→ Problem statement
In the listing below, find the line with "U102: NE555 -> TLC555" and copy every line from there up to and including the line with "U101 pin Q4: none -> CNT3", exactly and without pictures.

→ Exercise data
================
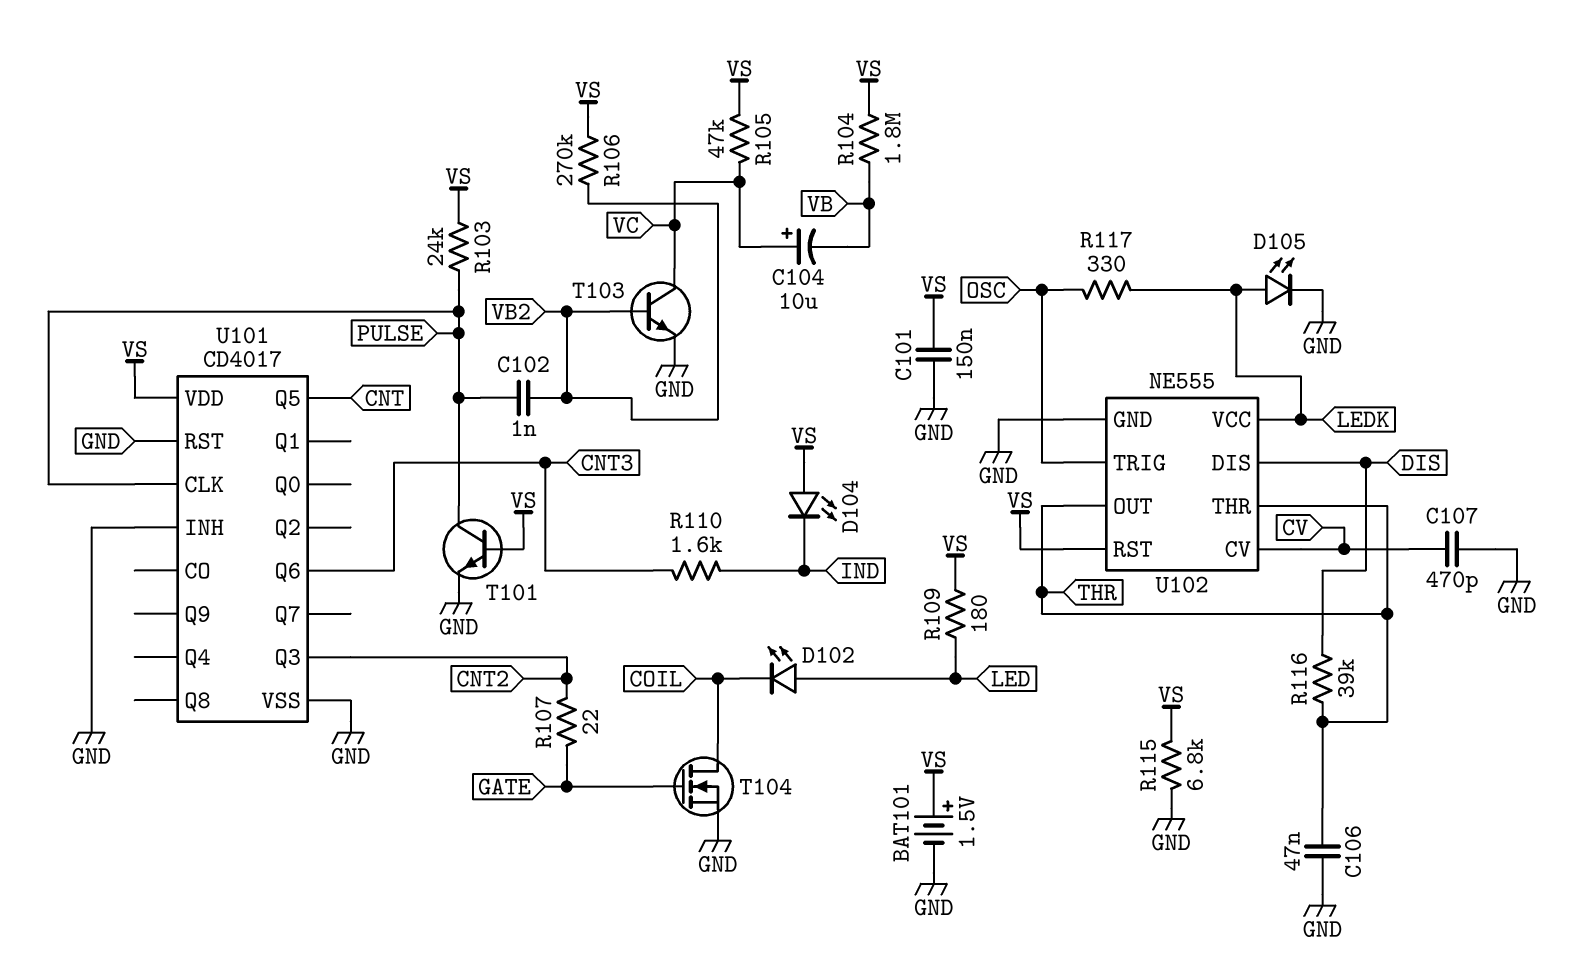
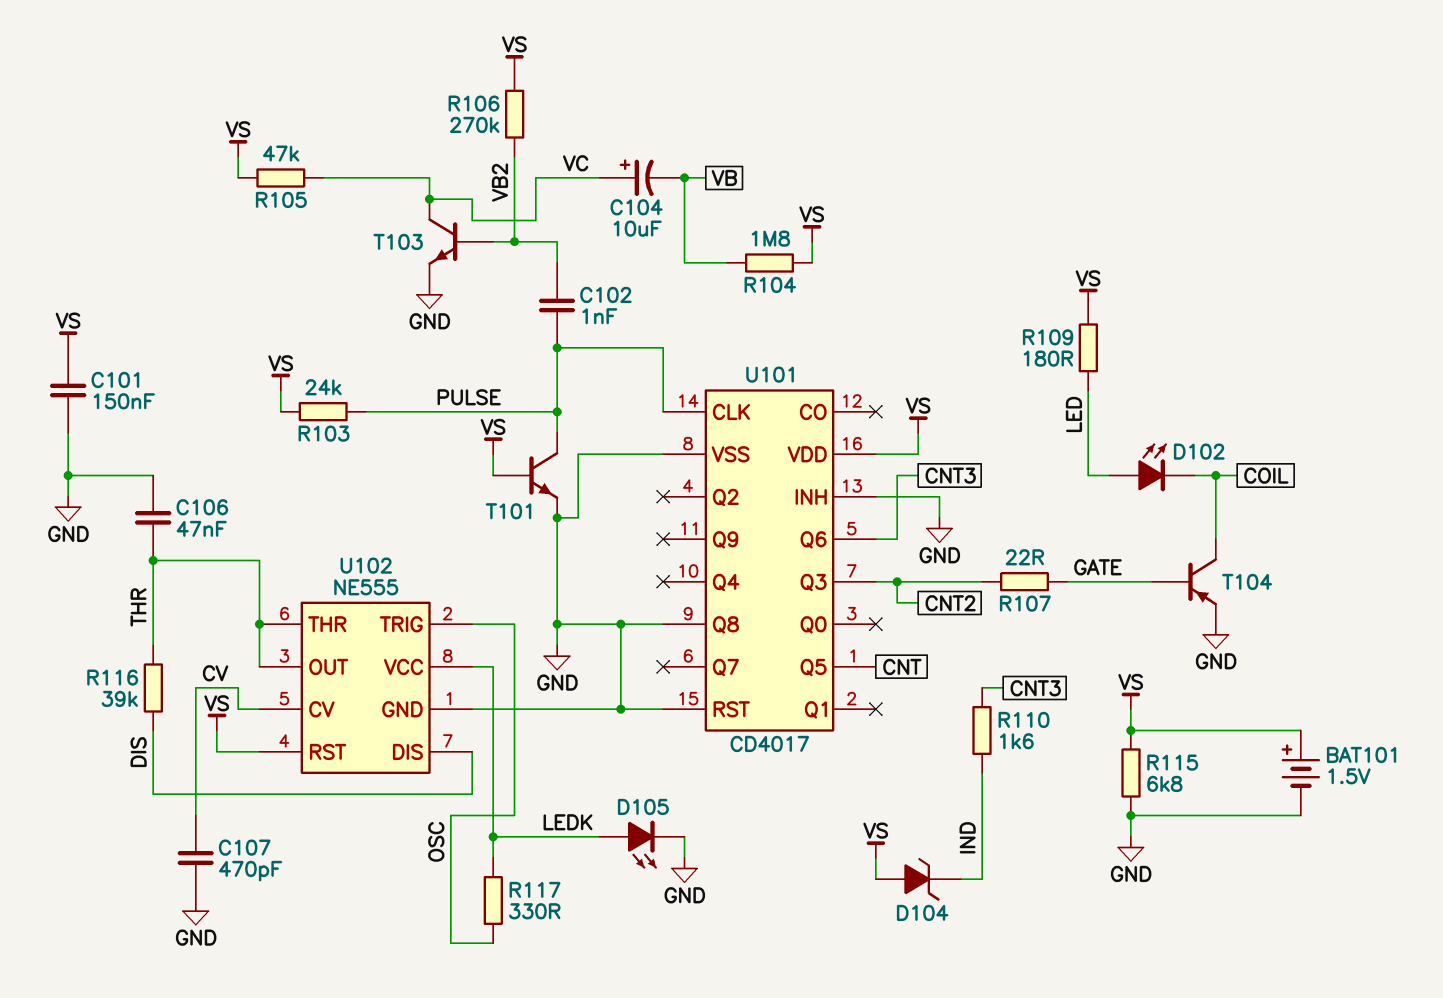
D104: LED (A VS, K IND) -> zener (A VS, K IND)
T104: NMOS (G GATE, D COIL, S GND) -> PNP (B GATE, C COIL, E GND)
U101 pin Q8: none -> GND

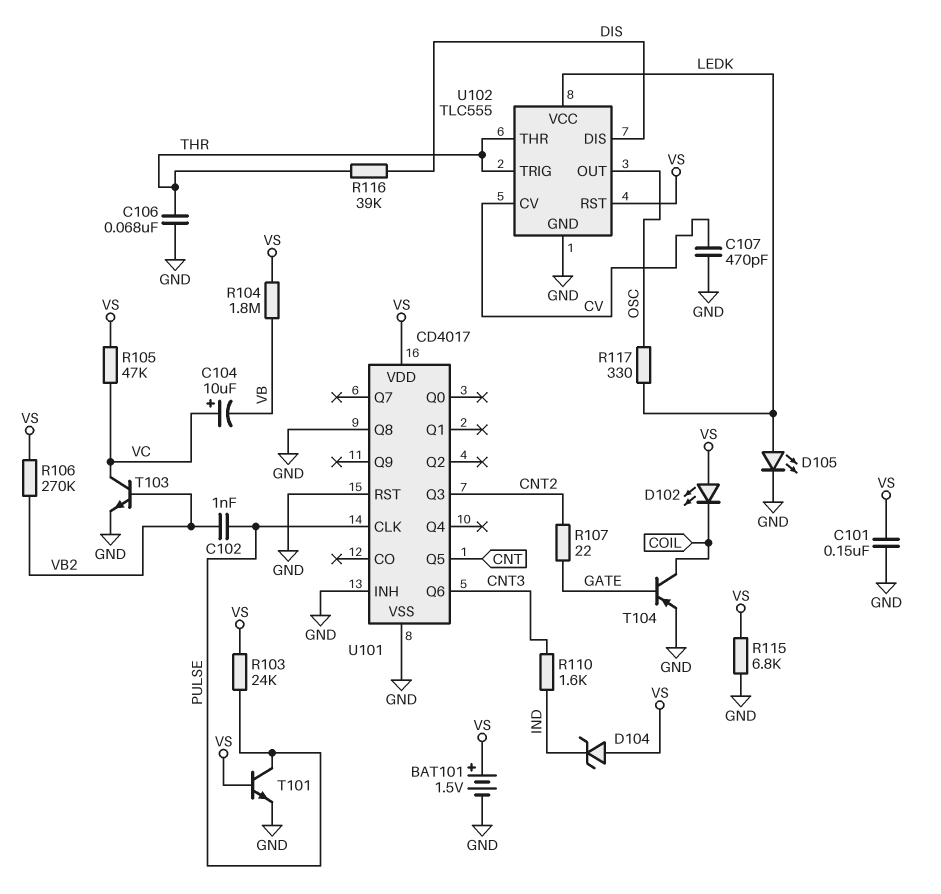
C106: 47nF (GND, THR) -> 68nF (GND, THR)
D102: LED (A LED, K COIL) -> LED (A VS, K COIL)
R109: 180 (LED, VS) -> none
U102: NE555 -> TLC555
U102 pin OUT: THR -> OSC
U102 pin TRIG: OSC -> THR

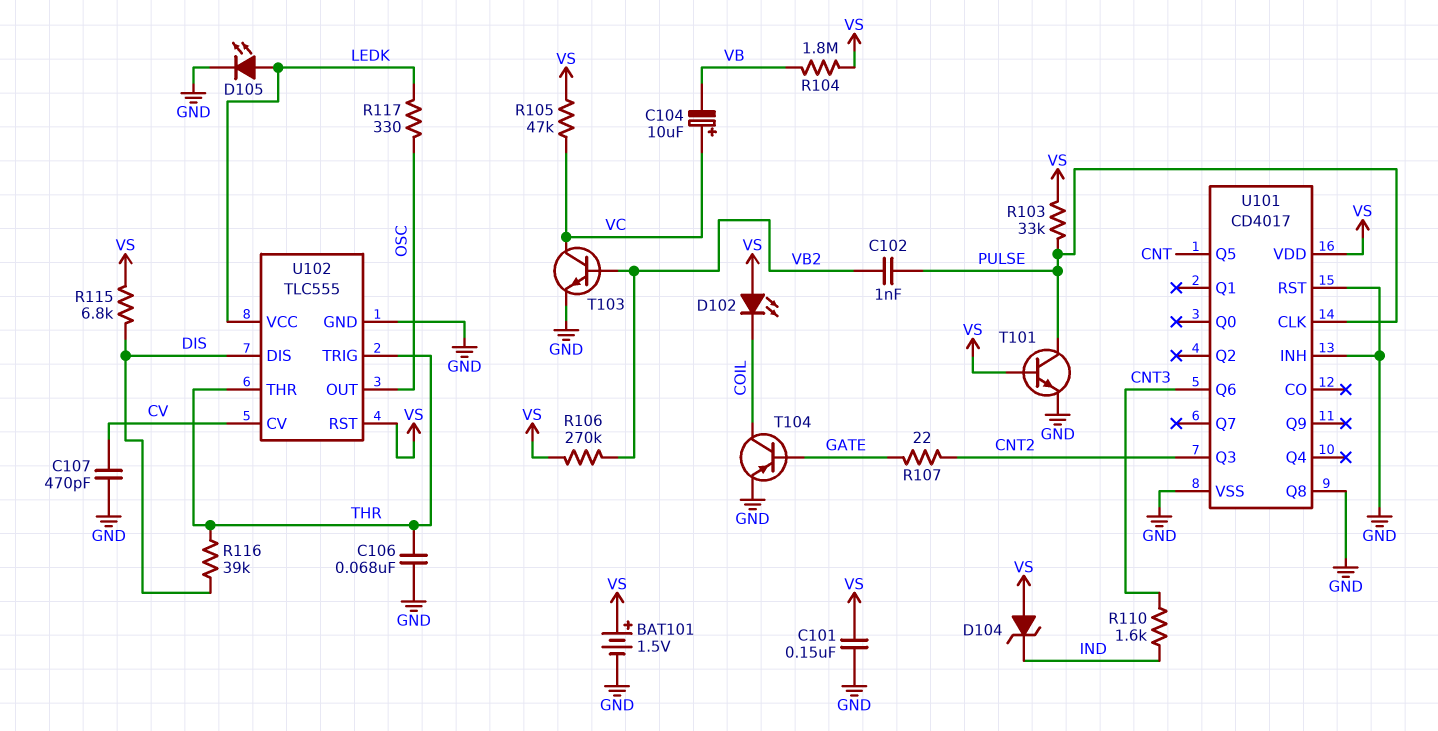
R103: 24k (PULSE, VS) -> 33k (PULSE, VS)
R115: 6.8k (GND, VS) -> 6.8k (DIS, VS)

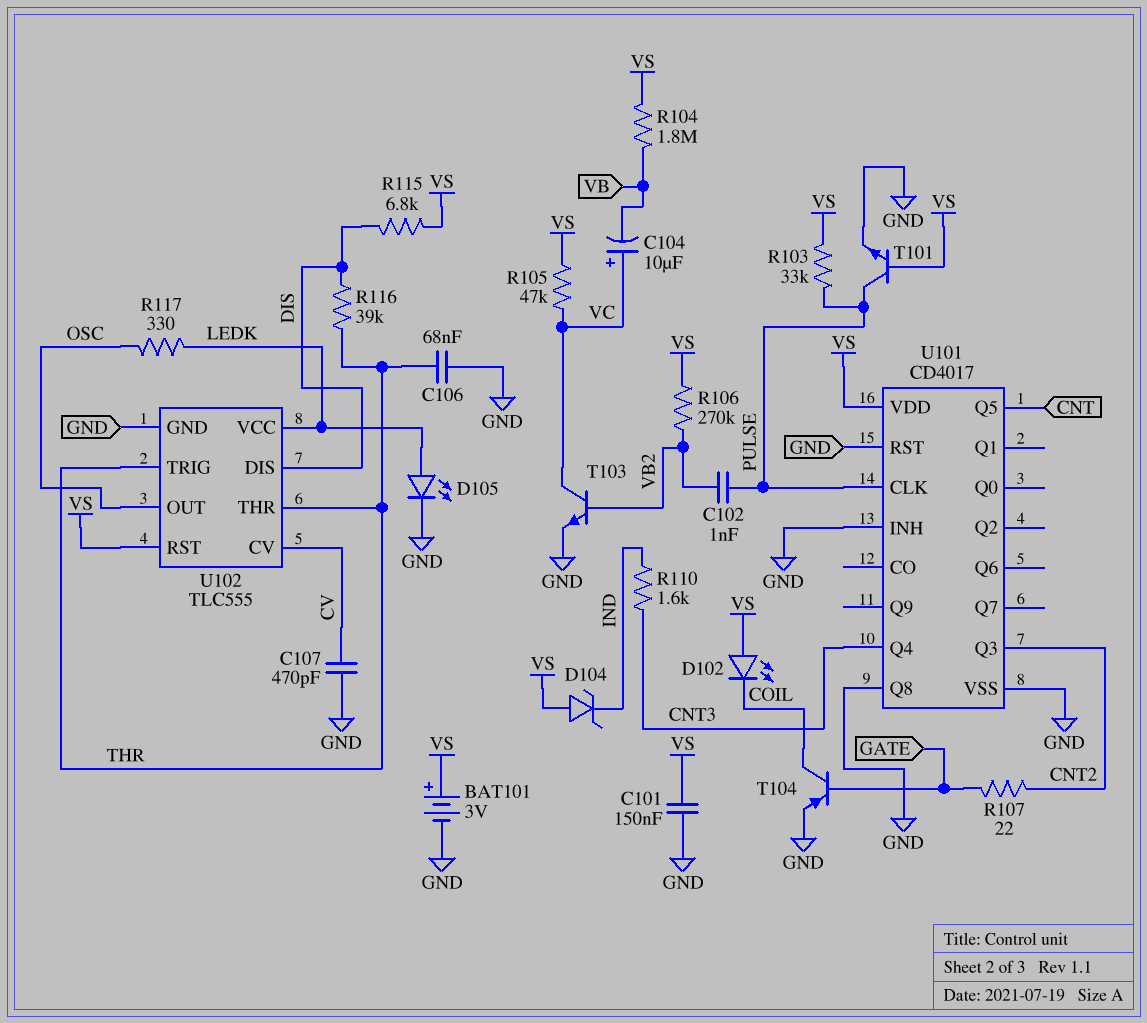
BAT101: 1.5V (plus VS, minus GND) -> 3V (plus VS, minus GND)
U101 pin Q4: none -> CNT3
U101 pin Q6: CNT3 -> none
================
→ Reply
U102: NE555 -> TLC555
U102 pin OUT: THR -> OSC
U102 pin TRIG: OSC -> THR

R103: 24k (PULSE, VS) -> 33k (PULSE, VS)
R115: 6.8k (GND, VS) -> 6.8k (DIS, VS)

BAT101: 1.5V (plus VS, minus GND) -> 3V (plus VS, minus GND)
U101 pin Q4: none -> CNT3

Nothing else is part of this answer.